MATERIALS PROVIDED
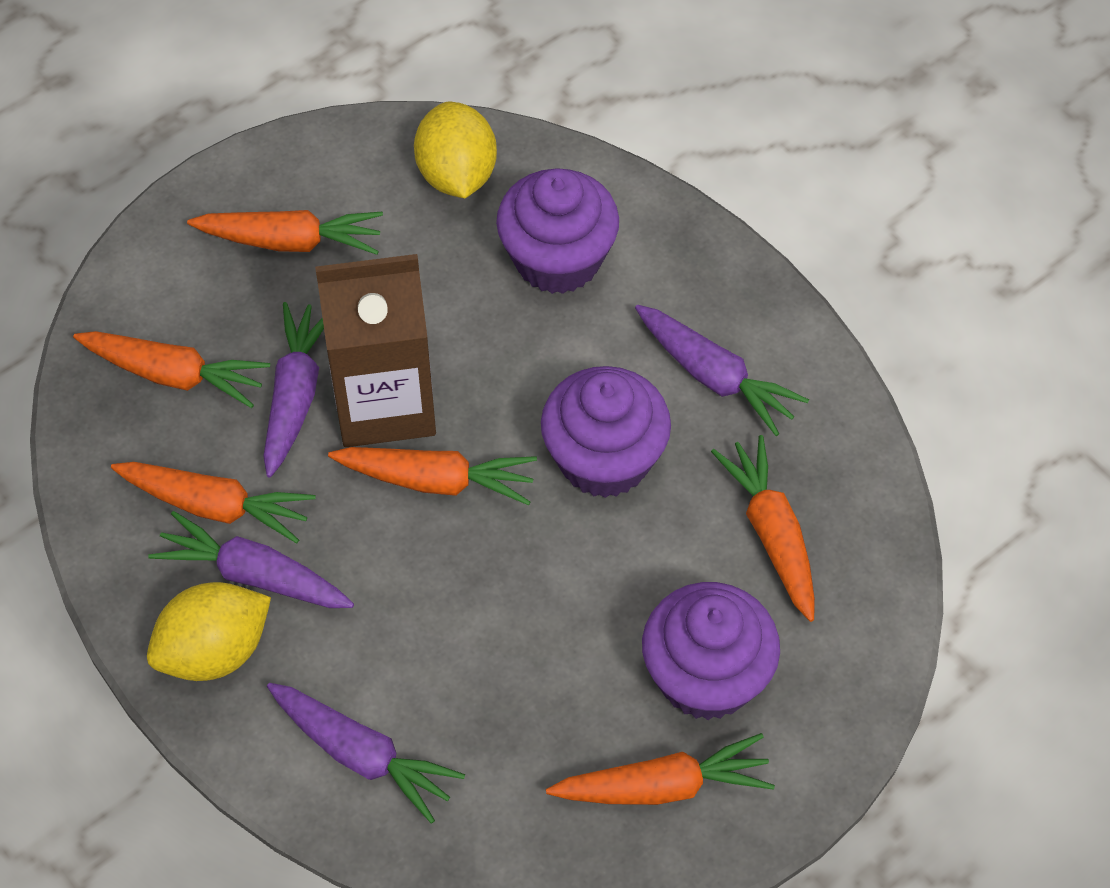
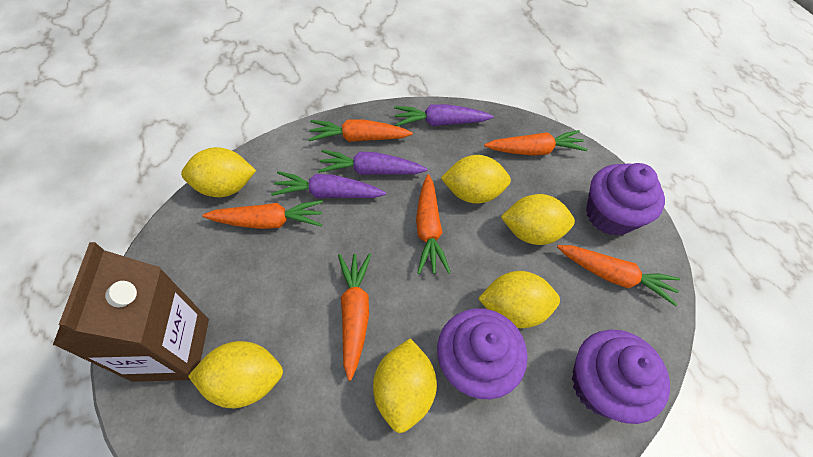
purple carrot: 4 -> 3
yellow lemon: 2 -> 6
==
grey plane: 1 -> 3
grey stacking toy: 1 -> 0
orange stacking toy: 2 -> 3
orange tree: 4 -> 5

WORK ITEM
From the entries above, extract only the lines running from the one containing "grey plane: 1 -> 3" through the one containing "orange tree: 4 -> 5", inclusive.

TASK ANSWER
grey plane: 1 -> 3
grey stacking toy: 1 -> 0
orange stacking toy: 2 -> 3
orange tree: 4 -> 5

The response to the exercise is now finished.